= Beginning of Section =

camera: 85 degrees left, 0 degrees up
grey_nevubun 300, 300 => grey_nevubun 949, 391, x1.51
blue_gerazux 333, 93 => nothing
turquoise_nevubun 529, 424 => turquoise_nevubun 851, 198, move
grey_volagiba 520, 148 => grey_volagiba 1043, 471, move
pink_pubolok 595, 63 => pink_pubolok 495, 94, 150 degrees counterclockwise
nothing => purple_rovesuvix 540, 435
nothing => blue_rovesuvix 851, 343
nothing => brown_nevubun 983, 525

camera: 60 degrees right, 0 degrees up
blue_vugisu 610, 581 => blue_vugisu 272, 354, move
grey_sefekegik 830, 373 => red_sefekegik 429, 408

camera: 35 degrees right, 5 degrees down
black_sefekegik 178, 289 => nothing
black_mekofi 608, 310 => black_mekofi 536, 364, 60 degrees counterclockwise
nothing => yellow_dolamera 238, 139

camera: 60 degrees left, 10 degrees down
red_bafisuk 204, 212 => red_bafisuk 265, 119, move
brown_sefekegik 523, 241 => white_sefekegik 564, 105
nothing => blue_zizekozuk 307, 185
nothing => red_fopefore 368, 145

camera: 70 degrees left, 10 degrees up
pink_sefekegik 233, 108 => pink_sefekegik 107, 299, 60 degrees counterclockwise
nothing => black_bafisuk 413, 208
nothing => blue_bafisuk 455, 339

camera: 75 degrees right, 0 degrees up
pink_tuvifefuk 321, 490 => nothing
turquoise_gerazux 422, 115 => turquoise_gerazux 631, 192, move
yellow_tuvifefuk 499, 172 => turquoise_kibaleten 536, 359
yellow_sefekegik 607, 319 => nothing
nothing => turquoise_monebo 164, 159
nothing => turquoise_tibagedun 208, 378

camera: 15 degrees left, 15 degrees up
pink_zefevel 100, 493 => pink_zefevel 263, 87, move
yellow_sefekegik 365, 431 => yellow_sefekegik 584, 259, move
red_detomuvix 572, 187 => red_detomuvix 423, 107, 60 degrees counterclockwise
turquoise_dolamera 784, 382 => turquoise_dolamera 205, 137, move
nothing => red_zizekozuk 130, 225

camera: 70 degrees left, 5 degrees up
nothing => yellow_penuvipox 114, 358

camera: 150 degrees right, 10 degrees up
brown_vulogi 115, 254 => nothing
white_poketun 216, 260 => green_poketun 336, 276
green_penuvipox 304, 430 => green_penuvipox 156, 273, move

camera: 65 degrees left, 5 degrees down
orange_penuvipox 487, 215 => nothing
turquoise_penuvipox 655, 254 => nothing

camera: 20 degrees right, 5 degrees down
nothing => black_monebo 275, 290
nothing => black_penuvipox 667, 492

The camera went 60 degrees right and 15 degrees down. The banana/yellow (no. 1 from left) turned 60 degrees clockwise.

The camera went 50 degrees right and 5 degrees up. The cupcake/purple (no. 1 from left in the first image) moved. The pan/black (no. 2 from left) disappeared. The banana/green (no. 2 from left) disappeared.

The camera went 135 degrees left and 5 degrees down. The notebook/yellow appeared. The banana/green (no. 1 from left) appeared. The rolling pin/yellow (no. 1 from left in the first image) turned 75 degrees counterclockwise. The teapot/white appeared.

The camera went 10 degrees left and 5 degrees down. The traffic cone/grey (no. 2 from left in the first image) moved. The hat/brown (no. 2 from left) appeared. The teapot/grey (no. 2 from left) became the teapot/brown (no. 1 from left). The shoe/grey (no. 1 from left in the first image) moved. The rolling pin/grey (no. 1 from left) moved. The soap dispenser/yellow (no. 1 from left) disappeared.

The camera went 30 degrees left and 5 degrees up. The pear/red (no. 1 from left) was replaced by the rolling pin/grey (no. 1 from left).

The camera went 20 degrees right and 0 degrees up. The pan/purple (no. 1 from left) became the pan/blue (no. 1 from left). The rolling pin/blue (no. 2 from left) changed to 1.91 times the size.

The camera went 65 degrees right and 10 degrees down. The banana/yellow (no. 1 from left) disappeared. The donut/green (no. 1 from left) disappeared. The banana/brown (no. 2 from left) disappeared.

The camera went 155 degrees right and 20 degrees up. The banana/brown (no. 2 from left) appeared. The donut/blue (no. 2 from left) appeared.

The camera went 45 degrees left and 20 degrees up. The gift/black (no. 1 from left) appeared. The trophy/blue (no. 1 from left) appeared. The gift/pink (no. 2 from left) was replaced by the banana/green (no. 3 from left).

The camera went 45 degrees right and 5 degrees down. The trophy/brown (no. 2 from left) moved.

= End of Section =

■ What the exercise asks ■
Take the lines from the start of the records through the line holding "nothing => purple_rovesuvix 540, 435", both included, and please print them exactly, with nothing else.

■ Result below ■
camera: 85 degrees left, 0 degrees up
grey_nevubun 300, 300 => grey_nevubun 949, 391, x1.51
blue_gerazux 333, 93 => nothing
turquoise_nevubun 529, 424 => turquoise_nevubun 851, 198, move
grey_volagiba 520, 148 => grey_volagiba 1043, 471, move
pink_pubolok 595, 63 => pink_pubolok 495, 94, 150 degrees counterclockwise
nothing => purple_rovesuvix 540, 435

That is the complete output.